» **TASK OBJECTIVE**
Look through the data that follows and work out how many lines contain the string "turned". Nothing but that number should be given.

Records from a data collection
^^^^
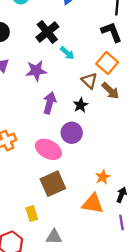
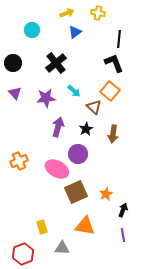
cyan arrow: (67, 53) -> (74, 91), moved
brown arrow: (110, 91) -> (113, 134), moved, turned 54
brown square: (53, 184) -> (76, 192), moved
orange triangle: (93, 204) -> (85, 226), moved

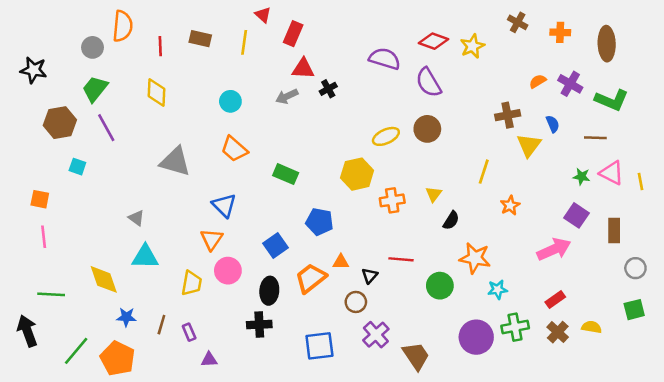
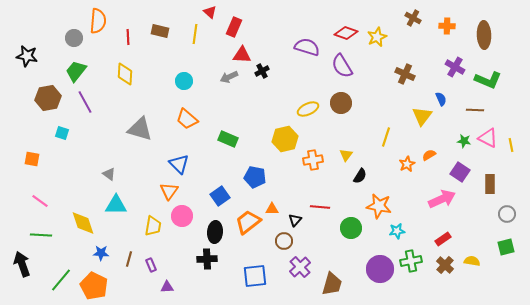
orange semicircle: (538, 81) -> (429, 155), moved
brown cross: (508, 115) -> (405, 74), moved, turned 36
pink line: (44, 237) -> (40, 201), moved, turned -48
brown trapezoid: (416, 356) -> (332, 284), turned 50

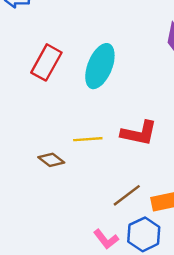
^^^^
» **ANSWER TO THIS EXERCISE**
4